Start of Block
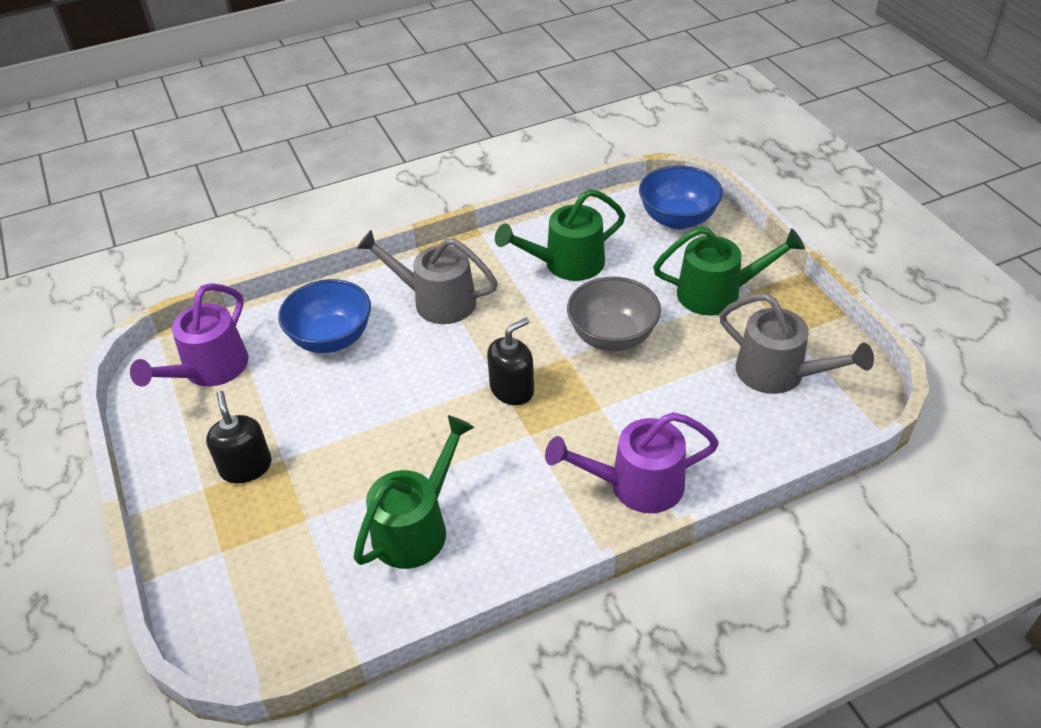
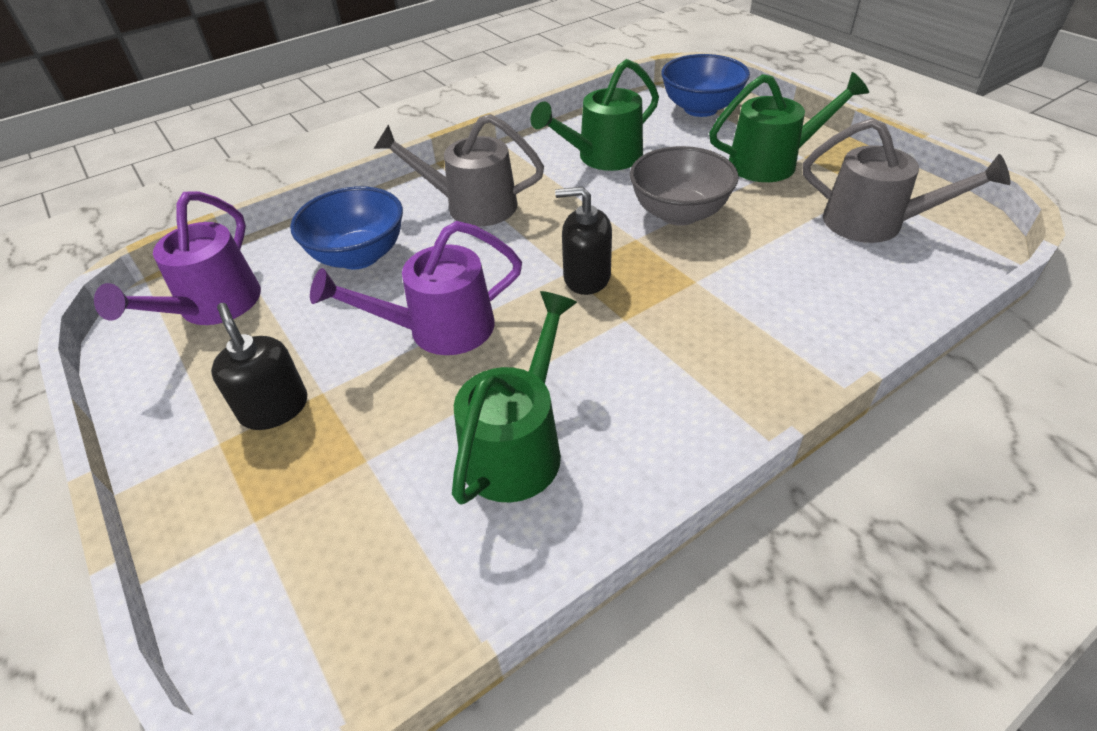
camera: 10 degrees left, 0 degrees up
black soap dispenser [487,318,534,405] -> black soap dispenser turned 120 degrees counterclockwise [555,186,612,295]
purple watering can [545,412,719,513] -> purple watering can moved to [310,221,522,355]

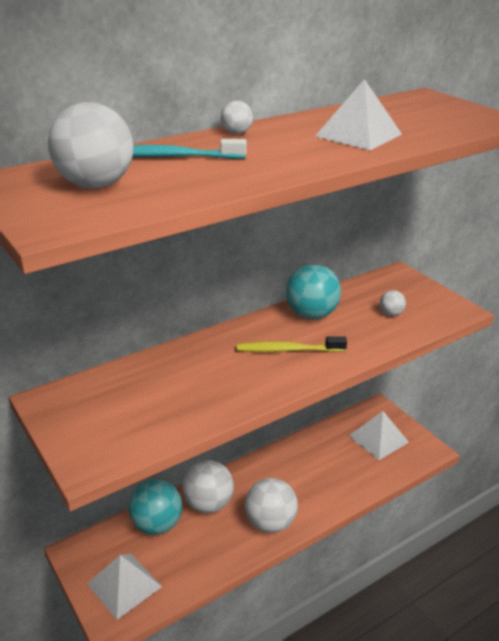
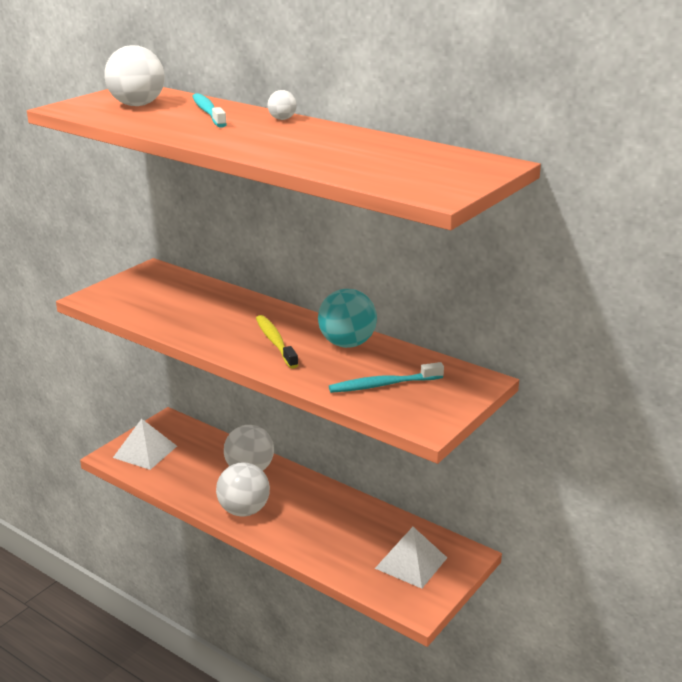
camera: 70 degrees right, 5 degrees down
turquoise ball [129,479,182,535] -> none
white pyramid [315,79,402,150] -> none
white ball [380,290,406,316] -> turquoise toothbrush [329,362,444,393]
End of Block
> **Description of the task**
An exact copy of every line above is needed, without the images.

> **Output for this task**
camera: 10 degrees left, 0 degrees up
black soap dispenser [487,318,534,405] -> black soap dispenser turned 120 degrees counterclockwise [555,186,612,295]
purple watering can [545,412,719,513] -> purple watering can moved to [310,221,522,355]

camera: 70 degrees right, 5 degrees down
turquoise ball [129,479,182,535] -> none
white pyramid [315,79,402,150] -> none
white ball [380,290,406,316] -> turquoise toothbrush [329,362,444,393]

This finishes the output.